== EXERCISE REQUIREMENTS ==
Here is a listing. Set it down again exactly.

-=-=-=-=-

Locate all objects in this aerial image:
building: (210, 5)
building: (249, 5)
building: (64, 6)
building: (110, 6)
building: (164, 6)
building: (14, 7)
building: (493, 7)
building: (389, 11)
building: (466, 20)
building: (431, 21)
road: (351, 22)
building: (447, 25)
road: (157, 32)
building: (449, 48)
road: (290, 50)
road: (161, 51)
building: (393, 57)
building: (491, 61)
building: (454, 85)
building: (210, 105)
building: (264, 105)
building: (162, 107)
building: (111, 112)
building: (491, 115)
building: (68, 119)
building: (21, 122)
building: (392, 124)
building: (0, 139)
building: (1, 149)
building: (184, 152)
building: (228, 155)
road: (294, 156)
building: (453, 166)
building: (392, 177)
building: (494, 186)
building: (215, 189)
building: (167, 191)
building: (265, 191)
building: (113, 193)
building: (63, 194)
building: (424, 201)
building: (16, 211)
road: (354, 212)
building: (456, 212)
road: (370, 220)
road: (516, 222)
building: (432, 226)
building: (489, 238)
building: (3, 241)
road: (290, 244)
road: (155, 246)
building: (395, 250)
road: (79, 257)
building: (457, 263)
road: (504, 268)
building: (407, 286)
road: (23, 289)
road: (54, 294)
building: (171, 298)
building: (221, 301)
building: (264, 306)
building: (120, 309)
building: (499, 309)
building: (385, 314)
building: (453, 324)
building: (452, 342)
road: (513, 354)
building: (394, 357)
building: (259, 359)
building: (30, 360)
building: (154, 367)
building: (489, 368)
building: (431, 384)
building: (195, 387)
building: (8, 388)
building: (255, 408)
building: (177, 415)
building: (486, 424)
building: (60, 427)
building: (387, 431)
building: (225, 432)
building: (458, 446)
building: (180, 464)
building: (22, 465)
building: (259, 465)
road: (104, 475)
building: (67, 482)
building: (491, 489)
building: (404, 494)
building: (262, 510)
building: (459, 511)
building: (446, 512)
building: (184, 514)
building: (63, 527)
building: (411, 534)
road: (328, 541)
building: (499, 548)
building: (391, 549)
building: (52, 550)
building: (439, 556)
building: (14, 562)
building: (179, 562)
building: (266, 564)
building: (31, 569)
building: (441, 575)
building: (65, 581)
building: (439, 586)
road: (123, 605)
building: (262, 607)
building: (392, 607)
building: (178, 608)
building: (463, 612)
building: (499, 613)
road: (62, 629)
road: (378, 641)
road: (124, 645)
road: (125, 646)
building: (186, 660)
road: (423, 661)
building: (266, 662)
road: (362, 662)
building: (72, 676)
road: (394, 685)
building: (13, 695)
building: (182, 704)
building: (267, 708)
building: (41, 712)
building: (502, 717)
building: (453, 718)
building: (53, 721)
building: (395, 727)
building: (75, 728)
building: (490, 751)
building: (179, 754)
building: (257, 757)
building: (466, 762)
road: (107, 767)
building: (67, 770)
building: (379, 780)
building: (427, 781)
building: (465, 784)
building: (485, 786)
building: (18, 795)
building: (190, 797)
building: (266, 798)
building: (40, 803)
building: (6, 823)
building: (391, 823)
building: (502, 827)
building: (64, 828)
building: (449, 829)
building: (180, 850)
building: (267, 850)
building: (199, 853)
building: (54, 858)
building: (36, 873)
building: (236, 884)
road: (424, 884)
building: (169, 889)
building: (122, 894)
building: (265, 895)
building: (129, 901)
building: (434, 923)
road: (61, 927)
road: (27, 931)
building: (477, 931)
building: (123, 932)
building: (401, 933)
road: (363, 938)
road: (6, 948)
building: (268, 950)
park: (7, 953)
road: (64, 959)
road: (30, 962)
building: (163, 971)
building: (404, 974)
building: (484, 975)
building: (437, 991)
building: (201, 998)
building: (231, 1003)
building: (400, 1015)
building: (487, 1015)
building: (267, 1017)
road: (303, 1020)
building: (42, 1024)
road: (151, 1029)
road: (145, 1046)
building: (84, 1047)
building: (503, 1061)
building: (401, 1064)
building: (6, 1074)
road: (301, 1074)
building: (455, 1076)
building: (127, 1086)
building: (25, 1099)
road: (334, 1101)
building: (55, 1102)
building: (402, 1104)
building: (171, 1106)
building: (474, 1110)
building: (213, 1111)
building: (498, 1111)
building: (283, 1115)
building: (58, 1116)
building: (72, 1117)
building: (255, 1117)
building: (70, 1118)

-=-=-=-=-

== RESPONSE TO THE TASK ==
Locate all objects in this aerial image:
building: (210, 5)
building: (249, 5)
building: (64, 6)
building: (110, 6)
building: (164, 6)
building: (14, 7)
building: (493, 7)
building: (389, 11)
building: (466, 20)
building: (431, 21)
road: (351, 22)
building: (447, 25)
road: (157, 32)
building: (449, 48)
road: (290, 50)
road: (161, 51)
building: (393, 57)
building: (491, 61)
building: (454, 85)
building: (210, 105)
building: (264, 105)
building: (162, 107)
building: (111, 112)
building: (491, 115)
building: (68, 119)
building: (21, 122)
building: (392, 124)
building: (0, 139)
building: (1, 149)
building: (184, 152)
building: (228, 155)
road: (294, 156)
building: (453, 166)
building: (392, 177)
building: (494, 186)
building: (215, 189)
building: (167, 191)
building: (265, 191)
building: (113, 193)
building: (63, 194)
building: (424, 201)
building: (16, 211)
road: (354, 212)
building: (456, 212)
road: (370, 220)
road: (516, 222)
building: (432, 226)
building: (489, 238)
building: (3, 241)
road: (290, 244)
road: (155, 246)
building: (395, 250)
road: (79, 257)
building: (457, 263)
road: (504, 268)
building: (407, 286)
road: (23, 289)
road: (54, 294)
building: (171, 298)
building: (221, 301)
building: (264, 306)
building: (120, 309)
building: (499, 309)
building: (385, 314)
building: (453, 324)
building: (452, 342)
road: (513, 354)
building: (394, 357)
building: (259, 359)
building: (30, 360)
building: (154, 367)
building: (489, 368)
building: (431, 384)
building: (195, 387)
building: (8, 388)
building: (255, 408)
building: (177, 415)
building: (486, 424)
building: (60, 427)
building: (387, 431)
building: (225, 432)
building: (458, 446)
building: (180, 464)
building: (22, 465)
building: (259, 465)
road: (104, 475)
building: (67, 482)
building: (491, 489)
building: (404, 494)
building: (262, 510)
building: (459, 511)
building: (446, 512)
building: (184, 514)
building: (63, 527)
building: (411, 534)
road: (328, 541)
building: (499, 548)
building: (391, 549)
building: (52, 550)
building: (439, 556)
building: (14, 562)
building: (179, 562)
building: (266, 564)
building: (31, 569)
building: (441, 575)
building: (65, 581)
building: (439, 586)
road: (123, 605)
building: (262, 607)
building: (392, 607)
building: (178, 608)
building: (463, 612)
building: (499, 613)
road: (62, 629)
road: (378, 641)
road: (124, 645)
road: (125, 646)
building: (186, 660)
road: (423, 661)
building: (266, 662)
road: (362, 662)
building: (72, 676)
road: (394, 685)
building: (13, 695)
building: (182, 704)
building: (267, 708)
building: (41, 712)
building: (502, 717)
building: (453, 718)
building: (53, 721)
building: (395, 727)
building: (75, 728)
building: (490, 751)
building: (179, 754)
building: (257, 757)
building: (466, 762)
road: (107, 767)
building: (67, 770)
building: (379, 780)
building: (427, 781)
building: (465, 784)
building: (485, 786)
building: (18, 795)
building: (190, 797)
building: (266, 798)
building: (40, 803)
building: (6, 823)
building: (391, 823)
building: (502, 827)
building: (64, 828)
building: (449, 829)
building: (180, 850)
building: (267, 850)
building: (199, 853)
building: (54, 858)
building: (36, 873)
building: (236, 884)
road: (424, 884)
building: (169, 889)
building: (122, 894)
building: (265, 895)
building: (129, 901)
building: (434, 923)
road: (61, 927)
road: (27, 931)
building: (477, 931)
building: (123, 932)
building: (401, 933)
road: (363, 938)
road: (6, 948)
building: (268, 950)
park: (7, 953)
road: (64, 959)
road: (30, 962)
building: (163, 971)
building: (404, 974)
building: (484, 975)
building: (437, 991)
building: (201, 998)
building: (231, 1003)
building: (400, 1015)
building: (487, 1015)
building: (267, 1017)
road: (303, 1020)
building: (42, 1024)
road: (151, 1029)
road: (145, 1046)
building: (84, 1047)
building: (503, 1061)
building: (401, 1064)
building: (6, 1074)
road: (301, 1074)
building: (455, 1076)
building: (127, 1086)
building: (25, 1099)
road: (334, 1101)
building: (55, 1102)
building: (402, 1104)
building: (171, 1106)
building: (474, 1110)
building: (213, 1111)
building: (498, 1111)
building: (283, 1115)
building: (58, 1116)
building: (72, 1117)
building: (255, 1117)
building: (70, 1118)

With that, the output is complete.